> _YOUR GOAL_
Apart from the images, every record here needs to be copied exactly.

> _PROVIDED DATA_

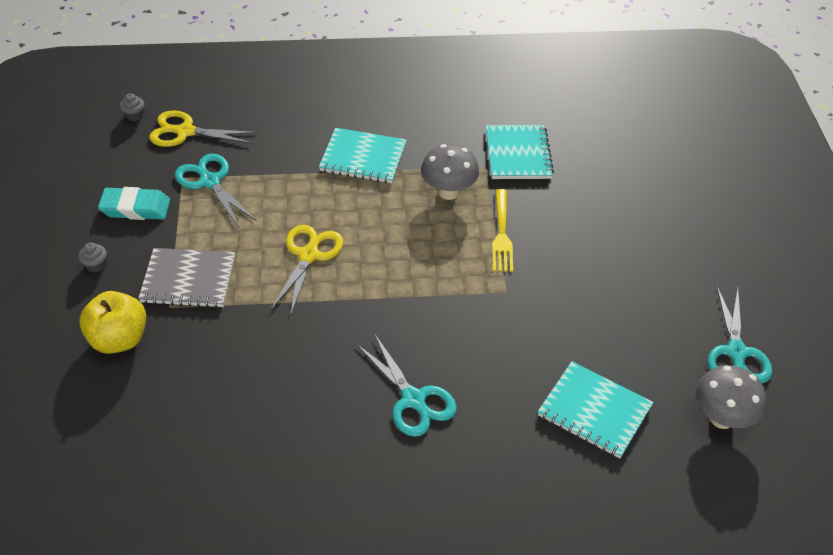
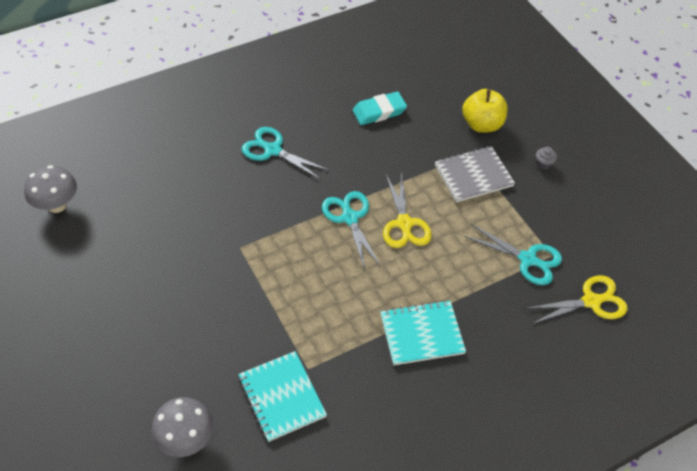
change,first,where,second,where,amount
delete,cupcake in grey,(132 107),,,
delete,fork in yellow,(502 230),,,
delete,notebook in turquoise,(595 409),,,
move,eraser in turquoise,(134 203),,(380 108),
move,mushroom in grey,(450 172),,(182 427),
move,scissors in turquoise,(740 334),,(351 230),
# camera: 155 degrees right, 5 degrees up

> _FINISHED TASK_
change,first,where,second,where,amount
delete,cupcake in grey,(132 107),,,
delete,fork in yellow,(502 230),,,
delete,notebook in turquoise,(595 409),,,
move,eraser in turquoise,(134 203),,(380 108),
move,mushroom in grey,(450 172),,(182 427),
move,scissors in turquoise,(740 334),,(351 230),
# camera: 155 degrees right, 5 degrees up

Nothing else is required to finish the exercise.